**DATA SEGMENT**
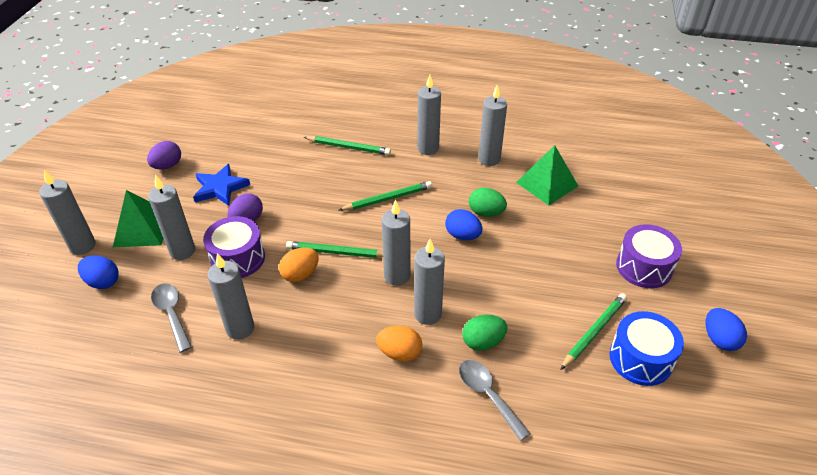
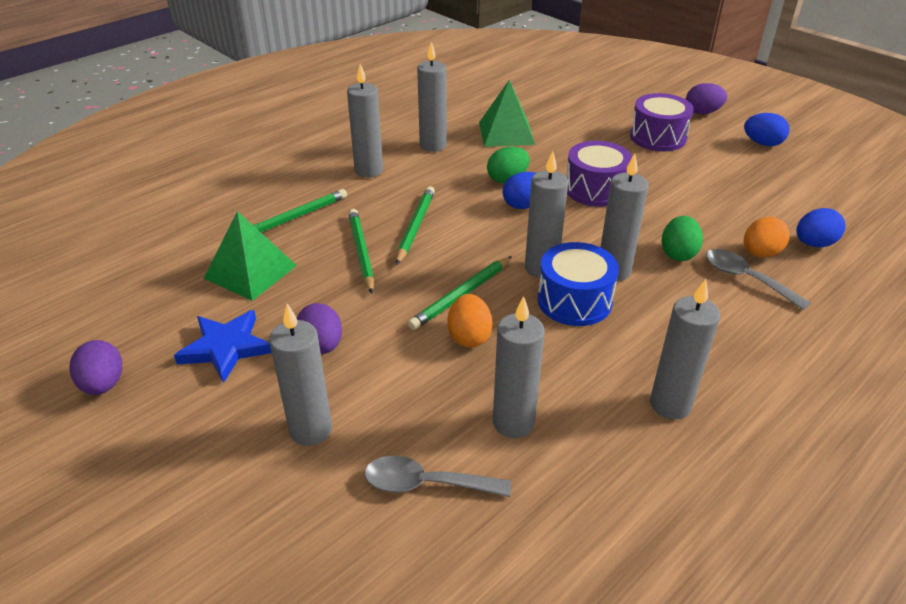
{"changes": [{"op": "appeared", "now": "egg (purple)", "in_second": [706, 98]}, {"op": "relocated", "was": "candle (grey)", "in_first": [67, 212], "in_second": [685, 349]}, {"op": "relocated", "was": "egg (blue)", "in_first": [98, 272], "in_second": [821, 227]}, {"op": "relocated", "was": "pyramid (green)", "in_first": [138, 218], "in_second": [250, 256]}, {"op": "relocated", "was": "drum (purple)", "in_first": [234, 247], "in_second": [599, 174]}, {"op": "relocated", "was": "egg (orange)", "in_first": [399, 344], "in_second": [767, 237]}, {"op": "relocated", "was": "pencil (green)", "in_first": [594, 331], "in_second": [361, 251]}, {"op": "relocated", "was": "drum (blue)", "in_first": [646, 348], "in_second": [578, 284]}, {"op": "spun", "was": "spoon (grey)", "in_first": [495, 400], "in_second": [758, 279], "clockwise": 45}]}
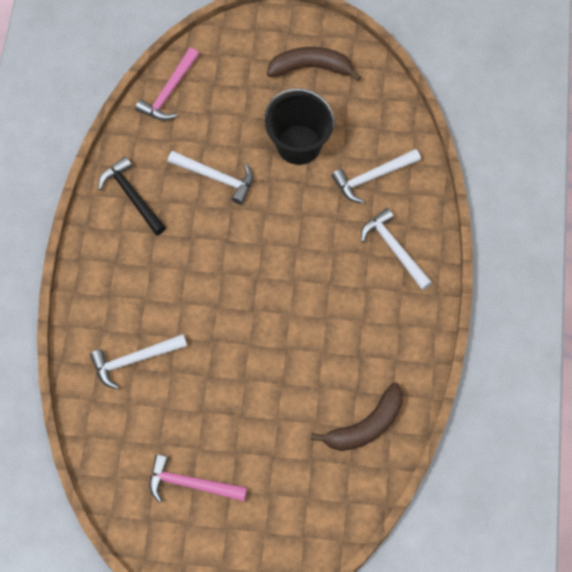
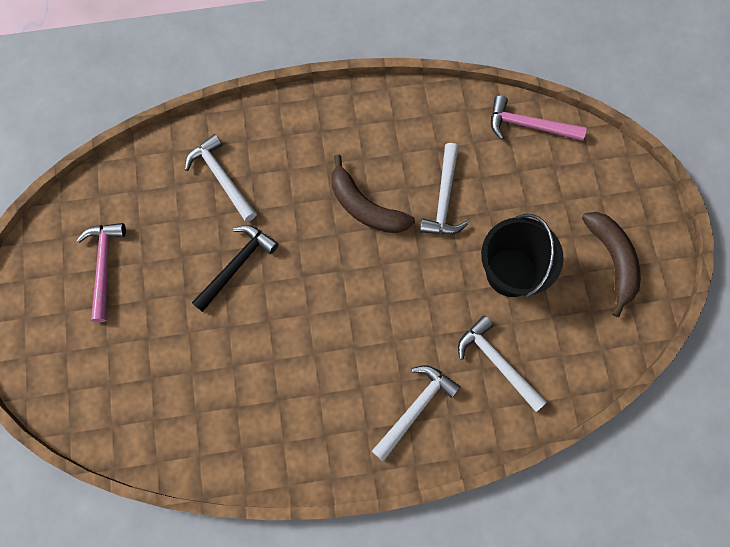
{"changes": [{"op": "relocated", "was": "hammer (black)", "in_first": [132, 195], "in_second": [235, 268]}, {"op": "relocated", "was": "banana (brown)", "in_first": [357, 417], "in_second": [373, 194]}]}
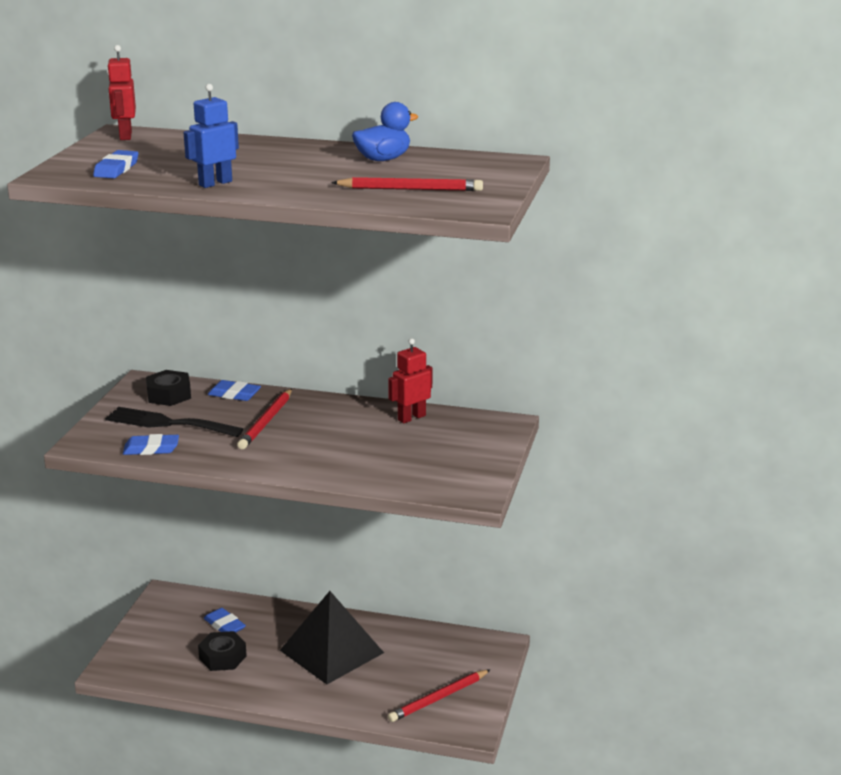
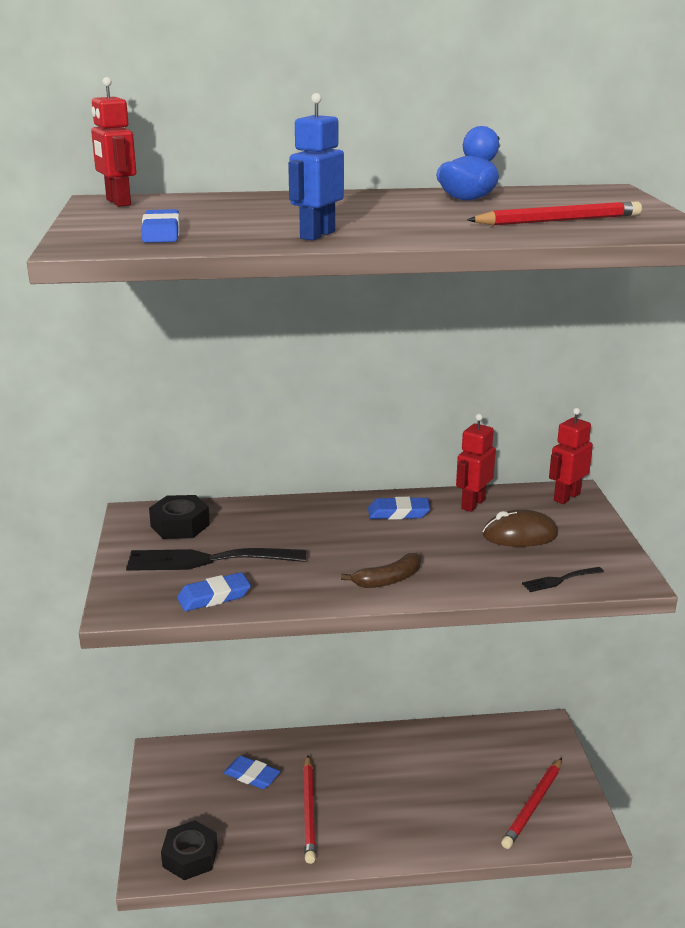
{"changes": [{"op": "missing", "was": "pyramid (black)", "in_first": [332, 638]}, {"op": "appeared", "now": "banana (brown)", "in_second": [381, 570]}, {"op": "appeared", "now": "mouse (brown)", "in_second": [520, 528]}, {"op": "appeared", "now": "fork (black)", "in_second": [563, 579]}, {"op": "appeared", "now": "robot (red)", "in_second": [571, 456]}, {"op": "relocated", "was": "nut (black)", "in_first": [222, 651], "in_second": [189, 850]}, {"op": "relocated", "was": "eraser (blue)", "in_first": [234, 390], "in_second": [399, 508]}, {"op": "relocated", "was": "pencil (red)", "in_first": [264, 419], "in_second": [309, 809]}]}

**ASSIGNMENT**
Write the number of lines above that contain the string "banana", and nothing besides.

**RESPONSE**
2